[[ Input data, beginning ]]

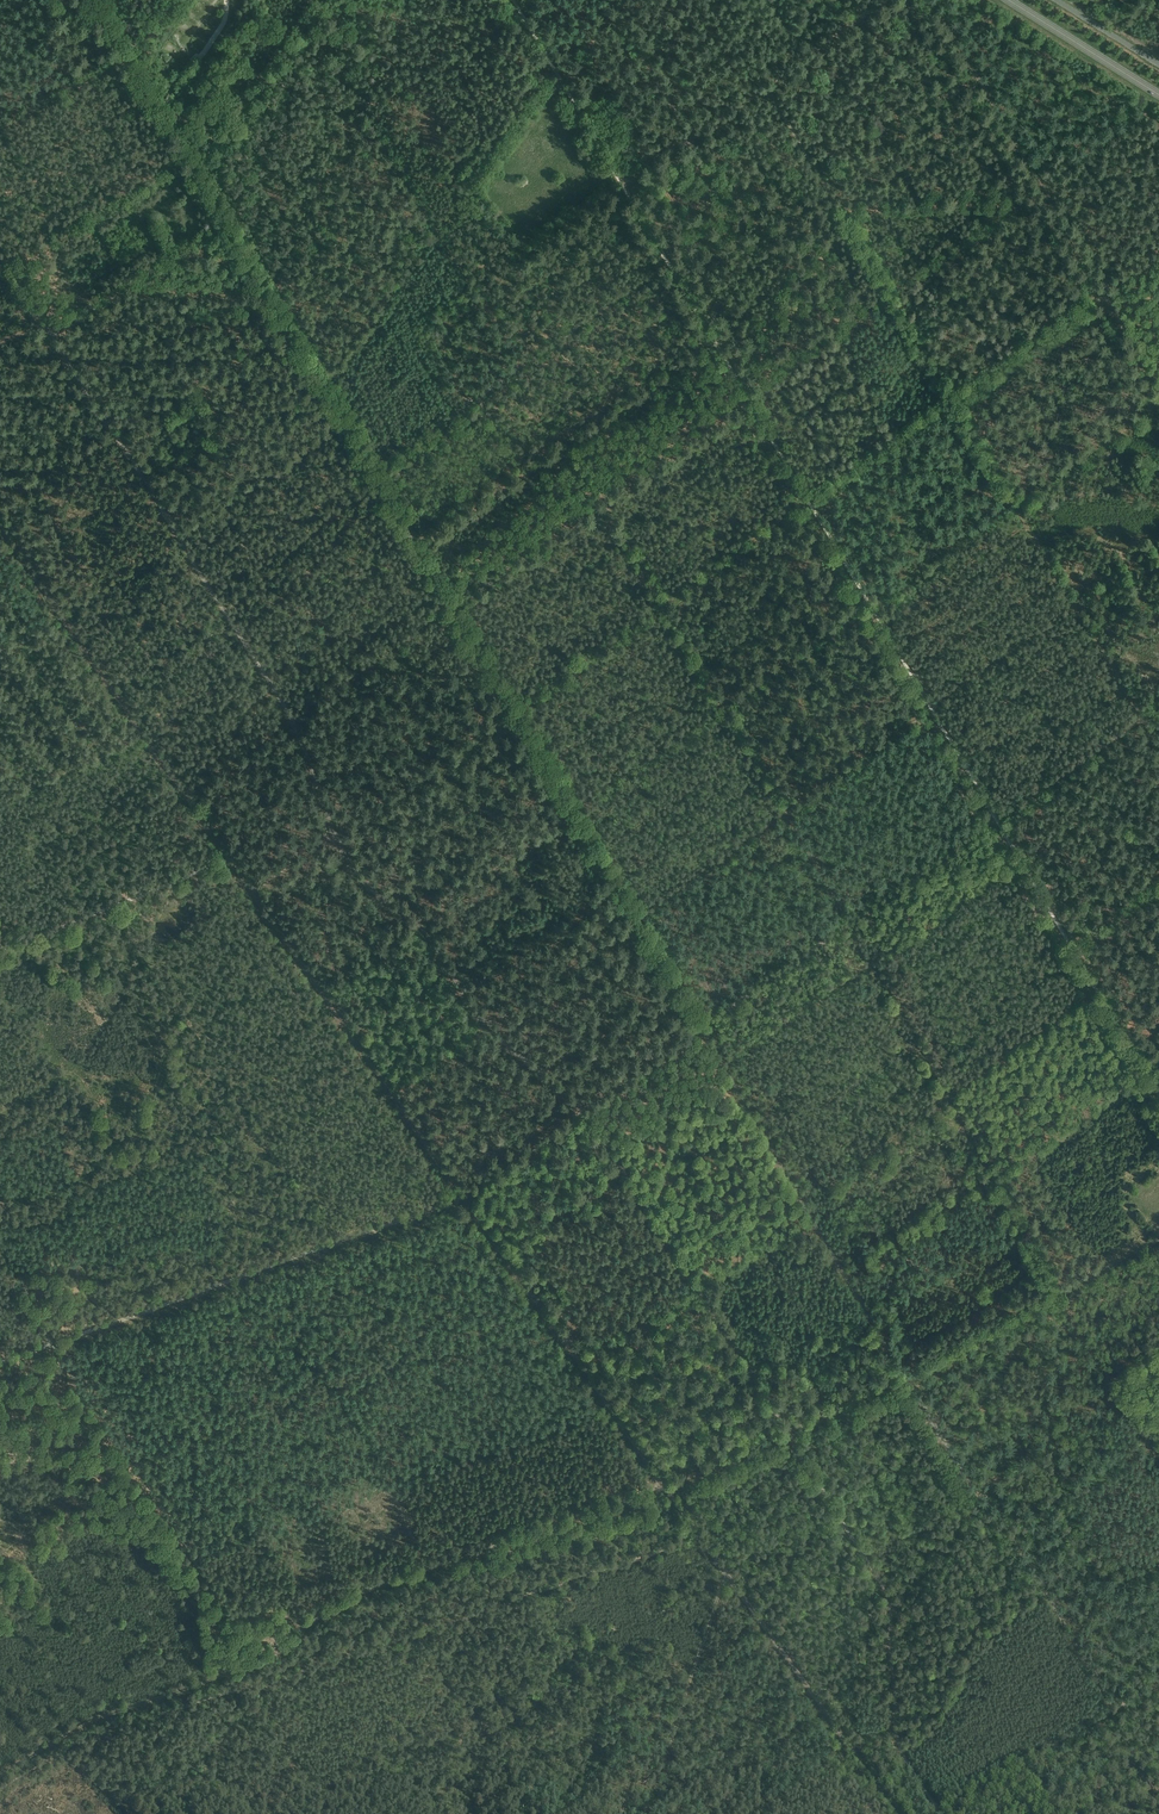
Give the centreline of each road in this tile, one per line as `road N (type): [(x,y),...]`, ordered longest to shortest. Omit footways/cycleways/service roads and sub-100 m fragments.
road 1 (track): [(51,332),(290,717),(358,877),(419,924),(491,1030),(586,1113),(788,1433)]
road 2 (track): [(664,1488),(0,527)]
road 3 (track): [(1158,748),(766,87)]
road 4 (track): [(701,1539),(372,1652),(91,1734),(0,1789)]
road 5 (track): [(701,1029),(468,1197),(52,1345)]
road 6 (track): [(664,1488),(383,1584),(240,1668),(102,1717),(0,1775)]
road 7 (track): [(845,1276),(993,1173),(1058,1293),(905,1378)]
road 8 (track): [(452,610),(701,1029)]
road 9 (track): [(1158,388),(933,0)]
road 10 (track): [(1158,1685),(1115,1709),(905,1378)]
road 11 (track): [(942,1813),(896,1738),(886,1594),(788,1433)]
road 12 (track): [(905,1378),(701,1029)]
road 13 (track): [(1158,706),(851,923)]
road 14 (track): [(260,1656),(52,1345)]
road 15 (track): [(895,1813),(701,1539)]
road 16 (track): [(889,0),(624,187)]
road 17 (track): [(228,229),(373,473)]
road 18 (track): [(726,1576),(676,1729),(629,1782),(620,1813)]
road 19 (track): [(229,859),(0,954)]
road 20 (track): [(94,0),(201,183)]
road 21 (track): [(51,332),(228,229)]
road 22 (track): [(1115,1709),(938,1808)]
road 23 (track): [(953,401),(1105,295)]
road 24 (track): [(851,923),(701,1029)]
road 25 (primary): [(1158,94),(1009,0)]
road 26 (track): [(810,504),(954,404)]
road 27 (track): [(691,141),(610,0)]
road 28 (track): [(788,1433),(664,1488)]
road 29 (track): [(905,1378),(788,1433)]
road 30 (unclassified): [(1158,64),(1057,0)]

[[ Input data, end ]]

§ Work instructions:
The entries are to be written out in full and exactly, apart from the pictures.

§ Output for this task:
Give the centreline of each road in this tile, one per line as `road N (type): [(x,y),...]`, ordered longest to shortest. Omit footways/cycleways/service roads and sub-100 m fragments.
road 1 (track): [(51,332),(290,717),(358,877),(419,924),(491,1030),(586,1113),(788,1433)]
road 2 (track): [(664,1488),(0,527)]
road 3 (track): [(1158,748),(766,87)]
road 4 (track): [(701,1539),(372,1652),(91,1734),(0,1789)]
road 5 (track): [(701,1029),(468,1197),(52,1345)]
road 6 (track): [(664,1488),(383,1584),(240,1668),(102,1717),(0,1775)]
road 7 (track): [(845,1276),(993,1173),(1058,1293),(905,1378)]
road 8 (track): [(452,610),(701,1029)]
road 9 (track): [(1158,388),(933,0)]
road 10 (track): [(1158,1685),(1115,1709),(905,1378)]
road 11 (track): [(942,1813),(896,1738),(886,1594),(788,1433)]
road 12 (track): [(905,1378),(701,1029)]
road 13 (track): [(1158,706),(851,923)]
road 14 (track): [(260,1656),(52,1345)]
road 15 (track): [(895,1813),(701,1539)]
road 16 (track): [(889,0),(624,187)]
road 17 (track): [(228,229),(373,473)]
road 18 (track): [(726,1576),(676,1729),(629,1782),(620,1813)]
road 19 (track): [(229,859),(0,954)]
road 20 (track): [(94,0),(201,183)]
road 21 (track): [(51,332),(228,229)]
road 22 (track): [(1115,1709),(938,1808)]
road 23 (track): [(953,401),(1105,295)]
road 24 (track): [(851,923),(701,1029)]
road 25 (primary): [(1158,94),(1009,0)]
road 26 (track): [(810,504),(954,404)]
road 27 (track): [(691,141),(610,0)]
road 28 (track): [(788,1433),(664,1488)]
road 29 (track): [(905,1378),(788,1433)]
road 30 (unclassified): [(1158,64),(1057,0)]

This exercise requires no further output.